Your answer should consist only of the lines below from the one with "(340, 337) = (787, 716): black" through the one with "(429, 221) = (852, 430): pink", copied exactly.

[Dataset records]
+++++

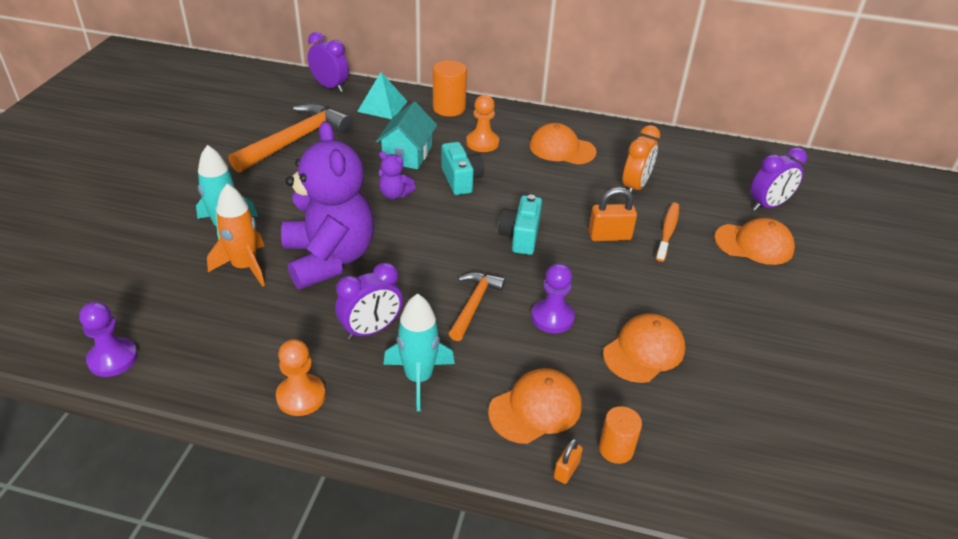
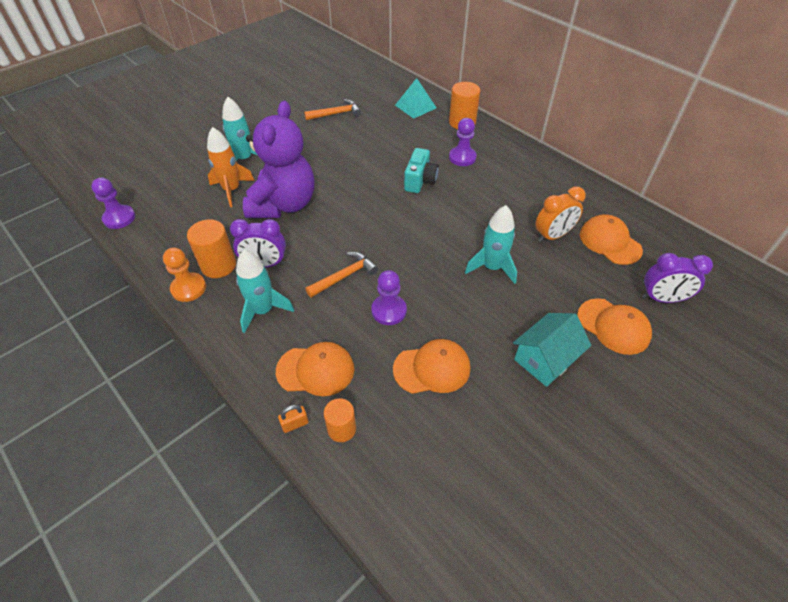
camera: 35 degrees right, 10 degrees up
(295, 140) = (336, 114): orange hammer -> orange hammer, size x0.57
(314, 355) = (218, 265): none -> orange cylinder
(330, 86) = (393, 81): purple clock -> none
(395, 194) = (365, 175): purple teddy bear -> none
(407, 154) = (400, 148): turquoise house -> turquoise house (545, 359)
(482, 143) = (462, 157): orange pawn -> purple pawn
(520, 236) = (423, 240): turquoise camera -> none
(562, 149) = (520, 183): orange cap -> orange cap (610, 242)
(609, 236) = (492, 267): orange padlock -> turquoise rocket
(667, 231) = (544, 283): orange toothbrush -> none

+++++

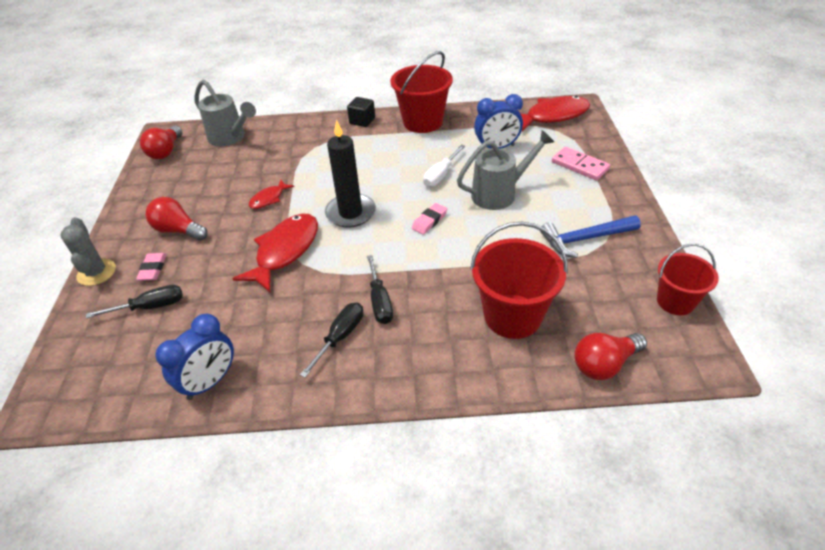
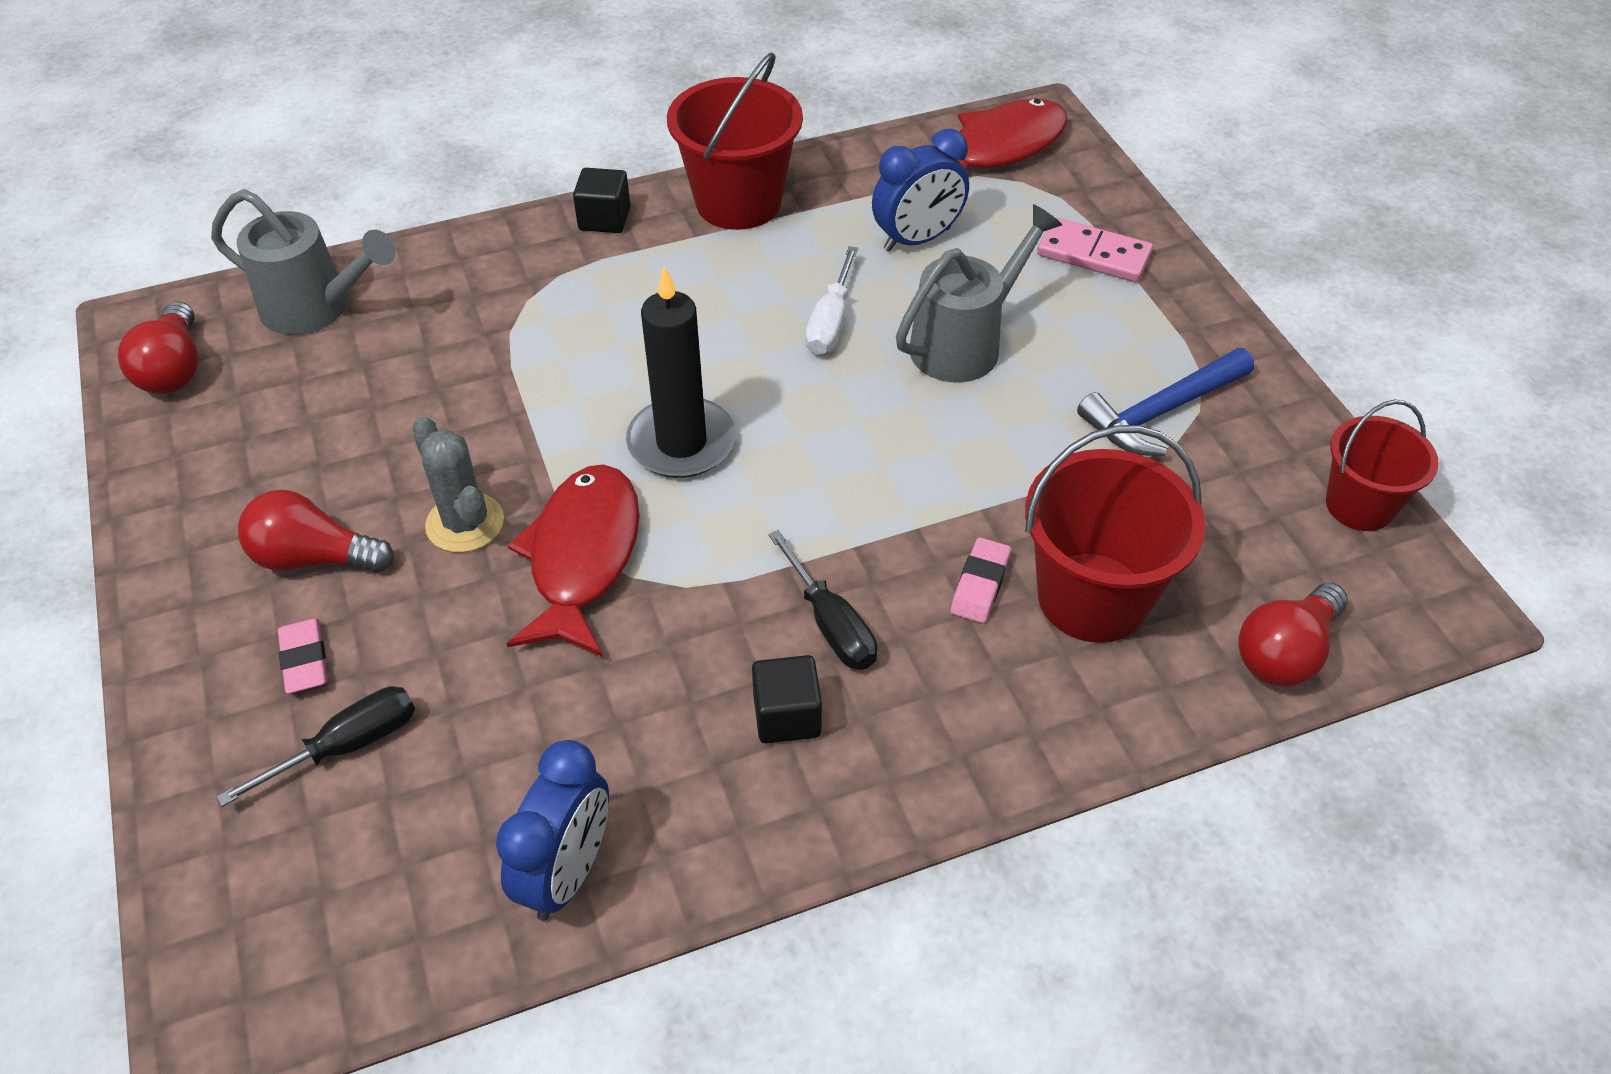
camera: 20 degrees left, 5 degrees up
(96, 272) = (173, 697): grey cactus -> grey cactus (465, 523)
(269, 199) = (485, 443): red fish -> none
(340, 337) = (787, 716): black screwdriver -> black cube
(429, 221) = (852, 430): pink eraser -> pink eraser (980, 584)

+++++

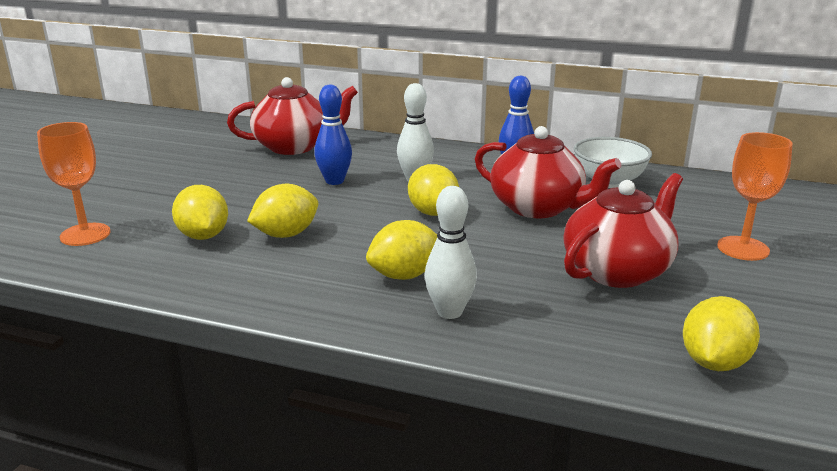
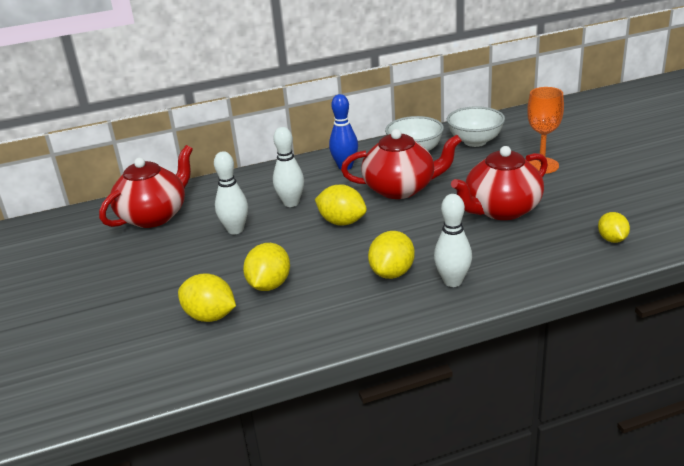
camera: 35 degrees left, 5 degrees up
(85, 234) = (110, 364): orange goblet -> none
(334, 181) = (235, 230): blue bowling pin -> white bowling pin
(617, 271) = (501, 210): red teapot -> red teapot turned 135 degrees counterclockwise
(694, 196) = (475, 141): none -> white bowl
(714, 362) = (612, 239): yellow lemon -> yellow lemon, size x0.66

+++++

* Response for this exercise
(340, 337) = (787, 716): black screwdriver -> black cube
(429, 221) = (852, 430): pink eraser -> pink eraser (980, 584)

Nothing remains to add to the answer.